Task to carry out ▸ Starting at the line below holding "cyan circle: moved 26 px right, 2 px up" and stopping at the line holding "cyan arrow at", print every line exactly, both ends included, and leave the rest out.

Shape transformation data
┏━━
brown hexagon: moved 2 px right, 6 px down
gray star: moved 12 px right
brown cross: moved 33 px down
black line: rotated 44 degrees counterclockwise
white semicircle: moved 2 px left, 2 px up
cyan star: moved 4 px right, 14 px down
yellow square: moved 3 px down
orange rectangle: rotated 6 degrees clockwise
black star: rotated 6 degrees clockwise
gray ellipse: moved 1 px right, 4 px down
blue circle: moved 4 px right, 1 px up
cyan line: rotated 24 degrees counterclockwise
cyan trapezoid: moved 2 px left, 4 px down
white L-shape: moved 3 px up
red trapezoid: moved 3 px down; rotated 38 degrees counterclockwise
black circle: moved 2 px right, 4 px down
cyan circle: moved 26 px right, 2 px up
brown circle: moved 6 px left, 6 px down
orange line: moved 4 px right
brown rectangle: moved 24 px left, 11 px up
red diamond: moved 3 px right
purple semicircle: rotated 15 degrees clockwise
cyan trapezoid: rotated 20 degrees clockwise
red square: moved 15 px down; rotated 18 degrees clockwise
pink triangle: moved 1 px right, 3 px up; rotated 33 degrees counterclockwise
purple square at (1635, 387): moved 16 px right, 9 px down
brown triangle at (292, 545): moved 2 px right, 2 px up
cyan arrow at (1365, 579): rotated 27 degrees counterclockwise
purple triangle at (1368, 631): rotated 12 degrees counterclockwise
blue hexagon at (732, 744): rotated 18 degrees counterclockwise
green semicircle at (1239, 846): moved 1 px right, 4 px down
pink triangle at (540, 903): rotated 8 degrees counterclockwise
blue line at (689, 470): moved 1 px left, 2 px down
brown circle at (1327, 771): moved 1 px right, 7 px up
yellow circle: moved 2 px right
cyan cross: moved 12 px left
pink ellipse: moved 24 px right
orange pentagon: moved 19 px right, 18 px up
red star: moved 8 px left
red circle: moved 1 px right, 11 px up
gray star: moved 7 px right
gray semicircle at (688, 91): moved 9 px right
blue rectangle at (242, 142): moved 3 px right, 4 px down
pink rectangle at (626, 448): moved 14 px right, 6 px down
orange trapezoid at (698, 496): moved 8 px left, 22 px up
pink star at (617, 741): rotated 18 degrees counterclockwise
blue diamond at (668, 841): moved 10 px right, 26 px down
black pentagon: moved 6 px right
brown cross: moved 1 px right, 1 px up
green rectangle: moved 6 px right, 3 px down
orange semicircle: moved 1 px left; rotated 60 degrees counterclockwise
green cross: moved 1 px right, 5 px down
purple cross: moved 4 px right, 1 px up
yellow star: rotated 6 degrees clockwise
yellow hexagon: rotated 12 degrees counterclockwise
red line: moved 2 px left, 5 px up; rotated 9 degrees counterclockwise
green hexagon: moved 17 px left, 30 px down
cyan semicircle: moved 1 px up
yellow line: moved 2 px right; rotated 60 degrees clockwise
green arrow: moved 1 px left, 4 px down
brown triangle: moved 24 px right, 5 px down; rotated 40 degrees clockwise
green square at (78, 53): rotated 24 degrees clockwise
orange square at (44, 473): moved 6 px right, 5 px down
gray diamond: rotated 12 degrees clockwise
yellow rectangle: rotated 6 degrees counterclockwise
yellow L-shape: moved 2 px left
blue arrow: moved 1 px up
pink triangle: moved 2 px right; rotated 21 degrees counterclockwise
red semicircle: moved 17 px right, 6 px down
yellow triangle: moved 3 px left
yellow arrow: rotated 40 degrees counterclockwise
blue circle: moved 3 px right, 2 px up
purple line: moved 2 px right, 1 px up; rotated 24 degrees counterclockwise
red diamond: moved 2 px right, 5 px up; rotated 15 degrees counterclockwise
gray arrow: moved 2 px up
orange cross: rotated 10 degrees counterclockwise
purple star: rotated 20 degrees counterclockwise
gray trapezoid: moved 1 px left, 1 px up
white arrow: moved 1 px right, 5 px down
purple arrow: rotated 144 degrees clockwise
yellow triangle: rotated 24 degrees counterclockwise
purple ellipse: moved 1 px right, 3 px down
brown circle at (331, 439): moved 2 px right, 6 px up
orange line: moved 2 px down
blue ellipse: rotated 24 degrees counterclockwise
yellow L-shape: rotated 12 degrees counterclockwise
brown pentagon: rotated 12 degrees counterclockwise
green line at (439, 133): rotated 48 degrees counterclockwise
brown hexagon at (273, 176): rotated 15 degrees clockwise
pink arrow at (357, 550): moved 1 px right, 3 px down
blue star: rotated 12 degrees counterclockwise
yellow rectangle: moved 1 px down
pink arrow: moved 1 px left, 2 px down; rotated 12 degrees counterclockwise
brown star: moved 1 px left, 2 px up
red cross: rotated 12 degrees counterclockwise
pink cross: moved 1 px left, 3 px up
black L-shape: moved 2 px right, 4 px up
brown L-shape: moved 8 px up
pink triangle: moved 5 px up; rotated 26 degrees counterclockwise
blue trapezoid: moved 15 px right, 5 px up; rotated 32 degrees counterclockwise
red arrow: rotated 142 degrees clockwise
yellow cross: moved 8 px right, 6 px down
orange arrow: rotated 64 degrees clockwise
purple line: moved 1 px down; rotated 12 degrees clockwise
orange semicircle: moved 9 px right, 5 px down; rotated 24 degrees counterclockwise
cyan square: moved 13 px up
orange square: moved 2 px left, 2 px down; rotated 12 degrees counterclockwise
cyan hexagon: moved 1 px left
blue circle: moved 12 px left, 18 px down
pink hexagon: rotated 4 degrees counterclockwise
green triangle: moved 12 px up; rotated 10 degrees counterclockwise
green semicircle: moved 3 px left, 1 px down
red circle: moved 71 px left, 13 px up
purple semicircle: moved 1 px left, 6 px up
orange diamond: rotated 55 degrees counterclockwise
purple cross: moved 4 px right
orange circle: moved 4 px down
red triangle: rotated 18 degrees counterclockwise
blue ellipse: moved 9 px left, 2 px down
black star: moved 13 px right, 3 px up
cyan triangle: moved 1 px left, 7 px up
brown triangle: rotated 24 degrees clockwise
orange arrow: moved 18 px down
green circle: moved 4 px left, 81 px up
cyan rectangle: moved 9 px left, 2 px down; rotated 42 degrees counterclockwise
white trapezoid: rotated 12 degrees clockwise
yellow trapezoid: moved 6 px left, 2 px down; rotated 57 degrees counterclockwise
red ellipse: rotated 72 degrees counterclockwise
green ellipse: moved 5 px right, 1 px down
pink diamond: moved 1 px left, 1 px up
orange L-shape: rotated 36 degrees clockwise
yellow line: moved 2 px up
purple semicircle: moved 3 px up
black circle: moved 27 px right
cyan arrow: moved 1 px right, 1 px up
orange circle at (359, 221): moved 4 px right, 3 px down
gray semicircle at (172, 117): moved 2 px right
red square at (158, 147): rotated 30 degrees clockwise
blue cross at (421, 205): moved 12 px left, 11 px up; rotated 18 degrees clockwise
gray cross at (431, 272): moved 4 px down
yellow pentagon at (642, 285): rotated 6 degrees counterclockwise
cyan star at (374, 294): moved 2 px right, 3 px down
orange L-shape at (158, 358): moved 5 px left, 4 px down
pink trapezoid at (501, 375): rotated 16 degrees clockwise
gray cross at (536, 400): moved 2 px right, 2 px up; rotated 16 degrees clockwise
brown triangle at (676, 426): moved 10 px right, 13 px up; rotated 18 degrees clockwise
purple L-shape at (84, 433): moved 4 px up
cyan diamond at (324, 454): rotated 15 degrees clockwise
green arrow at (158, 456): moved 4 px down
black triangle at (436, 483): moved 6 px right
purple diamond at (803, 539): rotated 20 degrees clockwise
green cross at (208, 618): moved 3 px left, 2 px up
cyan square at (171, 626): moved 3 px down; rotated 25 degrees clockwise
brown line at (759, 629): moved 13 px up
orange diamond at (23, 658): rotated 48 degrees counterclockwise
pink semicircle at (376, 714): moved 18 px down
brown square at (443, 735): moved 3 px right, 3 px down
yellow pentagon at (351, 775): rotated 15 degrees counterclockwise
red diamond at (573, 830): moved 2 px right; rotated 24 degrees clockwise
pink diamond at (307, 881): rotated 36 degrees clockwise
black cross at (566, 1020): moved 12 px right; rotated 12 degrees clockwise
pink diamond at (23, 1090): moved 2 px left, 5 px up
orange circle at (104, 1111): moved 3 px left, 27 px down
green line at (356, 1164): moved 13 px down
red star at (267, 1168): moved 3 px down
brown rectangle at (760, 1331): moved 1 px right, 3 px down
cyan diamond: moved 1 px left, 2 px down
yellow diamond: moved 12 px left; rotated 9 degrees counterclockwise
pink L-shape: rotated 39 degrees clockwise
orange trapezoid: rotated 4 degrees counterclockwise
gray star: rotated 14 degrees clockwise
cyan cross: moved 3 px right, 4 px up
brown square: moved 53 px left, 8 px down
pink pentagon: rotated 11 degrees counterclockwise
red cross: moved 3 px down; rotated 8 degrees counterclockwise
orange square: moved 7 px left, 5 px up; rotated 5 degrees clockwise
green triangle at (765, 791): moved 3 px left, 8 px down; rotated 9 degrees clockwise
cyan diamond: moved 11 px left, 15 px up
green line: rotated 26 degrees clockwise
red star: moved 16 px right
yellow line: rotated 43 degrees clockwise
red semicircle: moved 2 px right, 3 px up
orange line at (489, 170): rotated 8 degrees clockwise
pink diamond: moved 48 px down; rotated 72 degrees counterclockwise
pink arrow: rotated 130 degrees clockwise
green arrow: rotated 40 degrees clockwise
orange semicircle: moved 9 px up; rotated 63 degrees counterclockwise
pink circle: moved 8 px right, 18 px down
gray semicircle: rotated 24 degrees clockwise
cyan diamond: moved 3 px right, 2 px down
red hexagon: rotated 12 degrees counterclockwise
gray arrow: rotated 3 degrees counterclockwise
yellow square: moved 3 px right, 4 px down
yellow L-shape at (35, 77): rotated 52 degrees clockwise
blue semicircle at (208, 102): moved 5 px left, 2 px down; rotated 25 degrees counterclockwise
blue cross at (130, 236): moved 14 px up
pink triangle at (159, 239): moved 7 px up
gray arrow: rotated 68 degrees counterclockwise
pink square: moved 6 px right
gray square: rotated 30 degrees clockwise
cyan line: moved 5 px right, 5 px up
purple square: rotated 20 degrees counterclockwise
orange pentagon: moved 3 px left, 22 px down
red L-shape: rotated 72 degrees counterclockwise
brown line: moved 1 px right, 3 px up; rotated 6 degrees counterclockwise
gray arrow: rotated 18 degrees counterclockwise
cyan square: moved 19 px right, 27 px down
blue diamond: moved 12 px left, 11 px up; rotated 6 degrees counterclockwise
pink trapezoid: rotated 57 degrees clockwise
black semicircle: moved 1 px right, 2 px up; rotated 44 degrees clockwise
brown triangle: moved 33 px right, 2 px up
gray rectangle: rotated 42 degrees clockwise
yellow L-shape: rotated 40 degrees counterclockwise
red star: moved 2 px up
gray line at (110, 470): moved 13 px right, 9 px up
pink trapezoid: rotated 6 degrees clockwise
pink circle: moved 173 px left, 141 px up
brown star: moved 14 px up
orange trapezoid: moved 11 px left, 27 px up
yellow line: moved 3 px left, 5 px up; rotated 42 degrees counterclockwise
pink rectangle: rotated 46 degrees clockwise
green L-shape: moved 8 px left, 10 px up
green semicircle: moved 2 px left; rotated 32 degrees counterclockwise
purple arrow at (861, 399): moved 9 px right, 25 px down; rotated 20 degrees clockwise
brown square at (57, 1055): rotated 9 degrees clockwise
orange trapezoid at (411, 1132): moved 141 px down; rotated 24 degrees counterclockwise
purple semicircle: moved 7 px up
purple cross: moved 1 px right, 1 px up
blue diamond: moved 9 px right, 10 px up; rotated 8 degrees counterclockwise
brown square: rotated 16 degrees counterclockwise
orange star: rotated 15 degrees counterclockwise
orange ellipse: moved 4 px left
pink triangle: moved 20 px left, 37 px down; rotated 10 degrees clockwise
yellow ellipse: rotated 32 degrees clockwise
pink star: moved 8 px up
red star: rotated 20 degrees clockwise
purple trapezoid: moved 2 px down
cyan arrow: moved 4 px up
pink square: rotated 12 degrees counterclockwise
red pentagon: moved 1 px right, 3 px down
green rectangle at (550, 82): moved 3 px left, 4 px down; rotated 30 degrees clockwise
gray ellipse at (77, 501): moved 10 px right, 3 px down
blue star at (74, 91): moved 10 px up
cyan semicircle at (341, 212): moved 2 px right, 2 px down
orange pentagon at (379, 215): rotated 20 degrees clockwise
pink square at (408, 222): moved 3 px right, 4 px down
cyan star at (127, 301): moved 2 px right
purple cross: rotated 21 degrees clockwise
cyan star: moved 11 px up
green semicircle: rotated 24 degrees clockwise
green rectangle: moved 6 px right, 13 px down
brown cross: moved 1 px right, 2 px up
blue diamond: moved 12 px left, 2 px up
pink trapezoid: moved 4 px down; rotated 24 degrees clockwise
┗━━
Written answer ▸
cyan circle: moved 26 px right, 2 px up
brown circle: moved 6 px left, 6 px down
orange line: moved 4 px right
brown rectangle: moved 24 px left, 11 px up
red diamond: moved 3 px right
purple semicircle: rotated 15 degrees clockwise
cyan trapezoid: rotated 20 degrees clockwise
red square: moved 15 px down; rotated 18 degrees clockwise
pink triangle: moved 1 px right, 3 px up; rotated 33 degrees counterclockwise
purple square at (1635, 387): moved 16 px right, 9 px down
brown triangle at (292, 545): moved 2 px right, 2 px up
cyan arrow at (1365, 579): rotated 27 degrees counterclockwise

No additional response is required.